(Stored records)
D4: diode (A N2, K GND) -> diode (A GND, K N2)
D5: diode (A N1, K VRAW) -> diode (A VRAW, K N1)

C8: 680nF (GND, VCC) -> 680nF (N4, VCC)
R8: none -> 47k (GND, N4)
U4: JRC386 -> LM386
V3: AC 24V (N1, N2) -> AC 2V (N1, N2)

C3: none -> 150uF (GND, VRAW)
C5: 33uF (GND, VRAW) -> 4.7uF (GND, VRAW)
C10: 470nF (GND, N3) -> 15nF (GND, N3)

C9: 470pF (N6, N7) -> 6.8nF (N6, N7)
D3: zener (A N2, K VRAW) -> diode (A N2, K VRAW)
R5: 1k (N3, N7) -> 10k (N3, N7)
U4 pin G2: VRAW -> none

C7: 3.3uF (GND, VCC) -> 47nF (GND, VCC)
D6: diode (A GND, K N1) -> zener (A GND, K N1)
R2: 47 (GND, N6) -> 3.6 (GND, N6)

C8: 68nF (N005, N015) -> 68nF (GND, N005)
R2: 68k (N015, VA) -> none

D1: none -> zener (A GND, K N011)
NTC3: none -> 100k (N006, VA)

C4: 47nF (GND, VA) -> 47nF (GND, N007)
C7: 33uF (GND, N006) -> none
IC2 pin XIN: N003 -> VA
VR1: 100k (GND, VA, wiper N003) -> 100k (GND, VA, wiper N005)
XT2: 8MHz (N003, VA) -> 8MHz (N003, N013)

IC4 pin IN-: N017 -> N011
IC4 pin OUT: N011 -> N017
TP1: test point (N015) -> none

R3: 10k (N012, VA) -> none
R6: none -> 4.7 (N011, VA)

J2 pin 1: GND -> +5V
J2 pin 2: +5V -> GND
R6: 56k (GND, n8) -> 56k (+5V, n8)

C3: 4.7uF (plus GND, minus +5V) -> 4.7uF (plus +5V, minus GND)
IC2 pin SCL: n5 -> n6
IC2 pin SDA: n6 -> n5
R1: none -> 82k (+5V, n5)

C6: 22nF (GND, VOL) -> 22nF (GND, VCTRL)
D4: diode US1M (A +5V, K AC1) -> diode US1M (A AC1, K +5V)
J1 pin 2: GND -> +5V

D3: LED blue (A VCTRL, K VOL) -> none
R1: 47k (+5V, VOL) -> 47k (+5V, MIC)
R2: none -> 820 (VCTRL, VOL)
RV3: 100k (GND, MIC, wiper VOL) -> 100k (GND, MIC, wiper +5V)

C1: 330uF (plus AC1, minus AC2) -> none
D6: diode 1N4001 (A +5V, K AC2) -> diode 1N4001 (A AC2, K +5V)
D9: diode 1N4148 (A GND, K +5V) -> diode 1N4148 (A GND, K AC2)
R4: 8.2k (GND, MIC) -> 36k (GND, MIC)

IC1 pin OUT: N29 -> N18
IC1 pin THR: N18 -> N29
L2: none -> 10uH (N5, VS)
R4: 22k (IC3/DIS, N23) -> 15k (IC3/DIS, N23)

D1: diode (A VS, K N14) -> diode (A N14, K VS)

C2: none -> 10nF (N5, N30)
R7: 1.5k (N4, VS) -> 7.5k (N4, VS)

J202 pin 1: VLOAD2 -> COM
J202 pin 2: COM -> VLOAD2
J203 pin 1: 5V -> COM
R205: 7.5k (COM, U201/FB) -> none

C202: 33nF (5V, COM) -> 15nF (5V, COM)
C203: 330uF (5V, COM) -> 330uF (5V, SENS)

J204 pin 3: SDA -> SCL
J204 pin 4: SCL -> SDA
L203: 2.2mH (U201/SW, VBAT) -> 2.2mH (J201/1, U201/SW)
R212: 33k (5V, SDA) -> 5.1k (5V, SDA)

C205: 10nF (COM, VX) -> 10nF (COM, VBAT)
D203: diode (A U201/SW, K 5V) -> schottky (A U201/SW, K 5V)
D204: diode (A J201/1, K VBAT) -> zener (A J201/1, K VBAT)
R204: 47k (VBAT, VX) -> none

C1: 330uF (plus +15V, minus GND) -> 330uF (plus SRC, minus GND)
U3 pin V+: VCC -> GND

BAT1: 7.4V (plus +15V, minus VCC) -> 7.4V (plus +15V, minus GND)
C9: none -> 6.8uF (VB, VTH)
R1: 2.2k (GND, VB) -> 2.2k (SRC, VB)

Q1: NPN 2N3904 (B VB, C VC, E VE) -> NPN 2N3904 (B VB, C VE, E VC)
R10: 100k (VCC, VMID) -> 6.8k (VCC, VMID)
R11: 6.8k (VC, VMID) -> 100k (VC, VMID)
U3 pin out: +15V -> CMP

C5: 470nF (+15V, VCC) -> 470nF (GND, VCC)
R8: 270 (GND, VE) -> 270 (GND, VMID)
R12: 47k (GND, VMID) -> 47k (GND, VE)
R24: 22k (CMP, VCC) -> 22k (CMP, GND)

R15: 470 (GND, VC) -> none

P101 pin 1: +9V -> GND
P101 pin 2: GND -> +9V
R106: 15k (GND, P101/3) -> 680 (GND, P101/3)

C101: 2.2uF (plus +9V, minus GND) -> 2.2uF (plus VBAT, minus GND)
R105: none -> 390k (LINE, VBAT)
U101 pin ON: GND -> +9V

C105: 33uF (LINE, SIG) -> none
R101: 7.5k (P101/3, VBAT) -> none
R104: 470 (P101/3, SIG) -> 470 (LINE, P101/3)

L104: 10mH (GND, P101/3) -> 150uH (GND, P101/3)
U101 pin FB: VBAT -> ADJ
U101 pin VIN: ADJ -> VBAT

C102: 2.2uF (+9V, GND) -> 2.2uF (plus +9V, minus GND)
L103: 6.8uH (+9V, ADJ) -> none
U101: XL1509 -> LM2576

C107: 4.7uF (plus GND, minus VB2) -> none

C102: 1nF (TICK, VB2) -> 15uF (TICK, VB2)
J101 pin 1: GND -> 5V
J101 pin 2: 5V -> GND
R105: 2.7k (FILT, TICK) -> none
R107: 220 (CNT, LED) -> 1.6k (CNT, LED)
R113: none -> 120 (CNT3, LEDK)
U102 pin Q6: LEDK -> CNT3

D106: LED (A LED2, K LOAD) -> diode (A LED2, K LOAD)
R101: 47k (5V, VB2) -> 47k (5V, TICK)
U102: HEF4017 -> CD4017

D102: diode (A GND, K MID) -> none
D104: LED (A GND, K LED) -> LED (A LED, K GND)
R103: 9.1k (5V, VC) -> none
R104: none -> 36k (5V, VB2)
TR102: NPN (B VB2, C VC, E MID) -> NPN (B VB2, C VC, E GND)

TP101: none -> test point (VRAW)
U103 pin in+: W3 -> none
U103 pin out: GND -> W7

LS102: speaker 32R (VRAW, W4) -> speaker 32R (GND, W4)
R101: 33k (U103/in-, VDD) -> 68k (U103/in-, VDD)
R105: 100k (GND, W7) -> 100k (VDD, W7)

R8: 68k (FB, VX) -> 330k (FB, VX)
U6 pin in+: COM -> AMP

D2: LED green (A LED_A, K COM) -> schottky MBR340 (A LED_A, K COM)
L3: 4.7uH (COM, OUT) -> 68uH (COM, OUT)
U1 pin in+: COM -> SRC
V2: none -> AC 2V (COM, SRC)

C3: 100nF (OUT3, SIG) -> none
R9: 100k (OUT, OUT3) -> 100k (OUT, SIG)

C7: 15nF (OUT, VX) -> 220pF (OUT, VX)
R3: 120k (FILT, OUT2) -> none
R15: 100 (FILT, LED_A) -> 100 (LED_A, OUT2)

> **AIM OF THE EXERCISE**:
What you give back should be only the lines of the records above, starting at the line with "IC4 pin IN-: N017 -> N011" and ending at the line with "R7: 1.5k (N4, VS) -> 7.5k (N4, VS)", restated word for word.

> **ANSWER TO THIS TASK**:
IC4 pin IN-: N017 -> N011
IC4 pin OUT: N011 -> N017
TP1: test point (N015) -> none

R3: 10k (N012, VA) -> none
R6: none -> 4.7 (N011, VA)

J2 pin 1: GND -> +5V
J2 pin 2: +5V -> GND
R6: 56k (GND, n8) -> 56k (+5V, n8)

C3: 4.7uF (plus GND, minus +5V) -> 4.7uF (plus +5V, minus GND)
IC2 pin SCL: n5 -> n6
IC2 pin SDA: n6 -> n5
R1: none -> 82k (+5V, n5)

C6: 22nF (GND, VOL) -> 22nF (GND, VCTRL)
D4: diode US1M (A +5V, K AC1) -> diode US1M (A AC1, K +5V)
J1 pin 2: GND -> +5V

D3: LED blue (A VCTRL, K VOL) -> none
R1: 47k (+5V, VOL) -> 47k (+5V, MIC)
R2: none -> 820 (VCTRL, VOL)
RV3: 100k (GND, MIC, wiper VOL) -> 100k (GND, MIC, wiper +5V)

C1: 330uF (plus AC1, minus AC2) -> none
D6: diode 1N4001 (A +5V, K AC2) -> diode 1N4001 (A AC2, K +5V)
D9: diode 1N4148 (A GND, K +5V) -> diode 1N4148 (A GND, K AC2)
R4: 8.2k (GND, MIC) -> 36k (GND, MIC)

IC1 pin OUT: N29 -> N18
IC1 pin THR: N18 -> N29
L2: none -> 10uH (N5, VS)
R4: 22k (IC3/DIS, N23) -> 15k (IC3/DIS, N23)

D1: diode (A VS, K N14) -> diode (A N14, K VS)

C2: none -> 10nF (N5, N30)
R7: 1.5k (N4, VS) -> 7.5k (N4, VS)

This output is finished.